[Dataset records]
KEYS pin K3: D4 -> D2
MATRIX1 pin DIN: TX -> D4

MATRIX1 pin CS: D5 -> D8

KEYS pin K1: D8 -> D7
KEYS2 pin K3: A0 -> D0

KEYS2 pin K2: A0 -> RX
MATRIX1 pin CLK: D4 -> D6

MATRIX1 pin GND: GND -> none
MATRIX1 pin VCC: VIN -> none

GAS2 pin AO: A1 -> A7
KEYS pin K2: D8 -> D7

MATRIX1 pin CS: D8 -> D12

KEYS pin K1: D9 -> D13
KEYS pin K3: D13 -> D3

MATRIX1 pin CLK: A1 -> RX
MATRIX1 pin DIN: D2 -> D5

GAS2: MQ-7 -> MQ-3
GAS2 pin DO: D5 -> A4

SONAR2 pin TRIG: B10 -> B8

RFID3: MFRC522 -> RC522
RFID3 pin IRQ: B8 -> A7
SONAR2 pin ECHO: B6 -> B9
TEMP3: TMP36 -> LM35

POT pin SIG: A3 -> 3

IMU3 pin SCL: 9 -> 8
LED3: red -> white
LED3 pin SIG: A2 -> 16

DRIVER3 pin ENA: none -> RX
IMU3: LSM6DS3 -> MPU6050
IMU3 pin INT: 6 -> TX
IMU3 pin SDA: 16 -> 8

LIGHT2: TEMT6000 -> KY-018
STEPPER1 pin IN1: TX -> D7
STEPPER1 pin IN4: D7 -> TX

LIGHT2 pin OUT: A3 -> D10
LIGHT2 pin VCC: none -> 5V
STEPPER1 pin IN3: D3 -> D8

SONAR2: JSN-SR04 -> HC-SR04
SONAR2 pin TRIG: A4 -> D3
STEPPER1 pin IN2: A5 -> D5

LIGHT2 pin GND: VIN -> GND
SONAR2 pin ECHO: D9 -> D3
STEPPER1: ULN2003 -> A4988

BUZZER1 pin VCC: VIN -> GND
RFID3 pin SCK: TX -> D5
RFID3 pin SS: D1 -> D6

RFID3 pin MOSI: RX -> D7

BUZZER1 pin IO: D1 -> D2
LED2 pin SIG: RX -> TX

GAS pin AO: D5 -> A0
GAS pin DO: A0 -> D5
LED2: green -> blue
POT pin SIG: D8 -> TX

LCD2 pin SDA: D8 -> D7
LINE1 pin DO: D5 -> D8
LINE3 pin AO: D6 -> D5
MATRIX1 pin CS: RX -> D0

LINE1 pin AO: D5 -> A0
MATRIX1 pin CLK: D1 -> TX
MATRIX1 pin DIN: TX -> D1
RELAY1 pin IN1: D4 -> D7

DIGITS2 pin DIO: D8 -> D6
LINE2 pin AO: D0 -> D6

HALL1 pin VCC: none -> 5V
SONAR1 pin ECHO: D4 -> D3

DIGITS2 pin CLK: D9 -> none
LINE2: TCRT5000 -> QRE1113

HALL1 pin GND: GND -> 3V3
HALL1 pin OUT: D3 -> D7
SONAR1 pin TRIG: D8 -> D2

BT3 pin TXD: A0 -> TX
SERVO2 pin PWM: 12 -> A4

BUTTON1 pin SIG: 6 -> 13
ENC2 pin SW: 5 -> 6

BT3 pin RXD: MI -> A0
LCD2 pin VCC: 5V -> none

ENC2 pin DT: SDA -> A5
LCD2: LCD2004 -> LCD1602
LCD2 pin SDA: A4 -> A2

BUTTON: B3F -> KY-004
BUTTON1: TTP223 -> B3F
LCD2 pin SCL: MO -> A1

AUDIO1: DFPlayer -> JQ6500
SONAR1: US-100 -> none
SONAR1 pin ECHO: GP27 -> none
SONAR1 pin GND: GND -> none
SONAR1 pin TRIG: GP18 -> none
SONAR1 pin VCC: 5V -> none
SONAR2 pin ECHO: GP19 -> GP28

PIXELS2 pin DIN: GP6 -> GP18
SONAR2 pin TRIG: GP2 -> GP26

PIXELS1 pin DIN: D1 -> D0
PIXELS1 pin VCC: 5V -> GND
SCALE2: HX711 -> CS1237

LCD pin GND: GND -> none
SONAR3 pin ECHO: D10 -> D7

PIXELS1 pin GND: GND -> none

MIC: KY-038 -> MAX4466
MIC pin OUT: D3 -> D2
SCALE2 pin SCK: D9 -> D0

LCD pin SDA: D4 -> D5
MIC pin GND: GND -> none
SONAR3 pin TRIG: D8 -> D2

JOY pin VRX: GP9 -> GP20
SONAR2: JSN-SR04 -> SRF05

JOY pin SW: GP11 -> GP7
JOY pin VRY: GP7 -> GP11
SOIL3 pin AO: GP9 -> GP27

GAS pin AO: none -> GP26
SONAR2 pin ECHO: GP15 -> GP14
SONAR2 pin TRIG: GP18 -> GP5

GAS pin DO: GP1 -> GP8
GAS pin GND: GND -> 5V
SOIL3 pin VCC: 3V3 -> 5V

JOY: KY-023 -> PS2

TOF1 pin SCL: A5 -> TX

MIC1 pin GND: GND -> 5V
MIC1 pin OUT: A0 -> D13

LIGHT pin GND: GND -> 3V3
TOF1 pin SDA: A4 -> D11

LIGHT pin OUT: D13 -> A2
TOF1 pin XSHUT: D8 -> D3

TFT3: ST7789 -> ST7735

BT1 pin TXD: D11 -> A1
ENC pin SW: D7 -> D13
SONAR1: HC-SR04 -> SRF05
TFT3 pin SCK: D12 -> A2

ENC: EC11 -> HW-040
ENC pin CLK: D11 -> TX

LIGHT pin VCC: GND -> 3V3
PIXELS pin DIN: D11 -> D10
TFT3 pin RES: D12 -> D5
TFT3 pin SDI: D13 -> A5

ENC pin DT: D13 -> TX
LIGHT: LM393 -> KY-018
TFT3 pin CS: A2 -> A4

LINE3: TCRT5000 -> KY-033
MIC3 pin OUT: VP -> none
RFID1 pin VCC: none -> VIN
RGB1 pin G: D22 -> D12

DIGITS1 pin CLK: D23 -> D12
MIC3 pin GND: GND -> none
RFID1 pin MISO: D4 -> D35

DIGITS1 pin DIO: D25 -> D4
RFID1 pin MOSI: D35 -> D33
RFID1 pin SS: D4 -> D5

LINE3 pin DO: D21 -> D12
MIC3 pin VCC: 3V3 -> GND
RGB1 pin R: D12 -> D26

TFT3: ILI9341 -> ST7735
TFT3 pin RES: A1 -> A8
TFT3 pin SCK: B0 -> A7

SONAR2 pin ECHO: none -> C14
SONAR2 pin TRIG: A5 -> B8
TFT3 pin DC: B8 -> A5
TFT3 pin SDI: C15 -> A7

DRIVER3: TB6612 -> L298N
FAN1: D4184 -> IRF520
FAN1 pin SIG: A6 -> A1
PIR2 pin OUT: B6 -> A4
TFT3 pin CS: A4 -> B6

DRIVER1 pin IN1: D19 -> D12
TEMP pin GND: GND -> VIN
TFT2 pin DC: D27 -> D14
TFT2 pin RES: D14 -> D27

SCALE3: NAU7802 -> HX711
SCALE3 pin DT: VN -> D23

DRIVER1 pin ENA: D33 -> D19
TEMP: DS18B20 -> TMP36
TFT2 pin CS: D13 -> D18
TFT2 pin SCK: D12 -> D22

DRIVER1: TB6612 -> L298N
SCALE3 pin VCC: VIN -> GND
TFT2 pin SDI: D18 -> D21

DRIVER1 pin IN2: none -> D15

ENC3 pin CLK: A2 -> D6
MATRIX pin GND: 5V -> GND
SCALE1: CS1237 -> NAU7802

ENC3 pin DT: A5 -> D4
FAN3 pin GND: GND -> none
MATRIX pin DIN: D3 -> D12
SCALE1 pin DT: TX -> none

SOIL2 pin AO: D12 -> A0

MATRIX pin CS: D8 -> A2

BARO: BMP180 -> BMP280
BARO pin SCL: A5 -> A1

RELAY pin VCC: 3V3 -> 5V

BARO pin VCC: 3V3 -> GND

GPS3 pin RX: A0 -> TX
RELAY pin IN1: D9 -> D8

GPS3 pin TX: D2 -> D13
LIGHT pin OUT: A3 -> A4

[Exercise objective]
Copy out each line of the data above, exactly, if it lies between the line holding "SONAR1: HC-SR04 -> SRF05" and the line holding "LIGHT: LM393 -> KY-018", inclusive; copy no other line.

[Result of this task]
SONAR1: HC-SR04 -> SRF05
TFT3 pin SCK: D12 -> A2

ENC: EC11 -> HW-040
ENC pin CLK: D11 -> TX

LIGHT pin VCC: GND -> 3V3
PIXELS pin DIN: D11 -> D10
TFT3 pin RES: D12 -> D5
TFT3 pin SDI: D13 -> A5

ENC pin DT: D13 -> TX
LIGHT: LM393 -> KY-018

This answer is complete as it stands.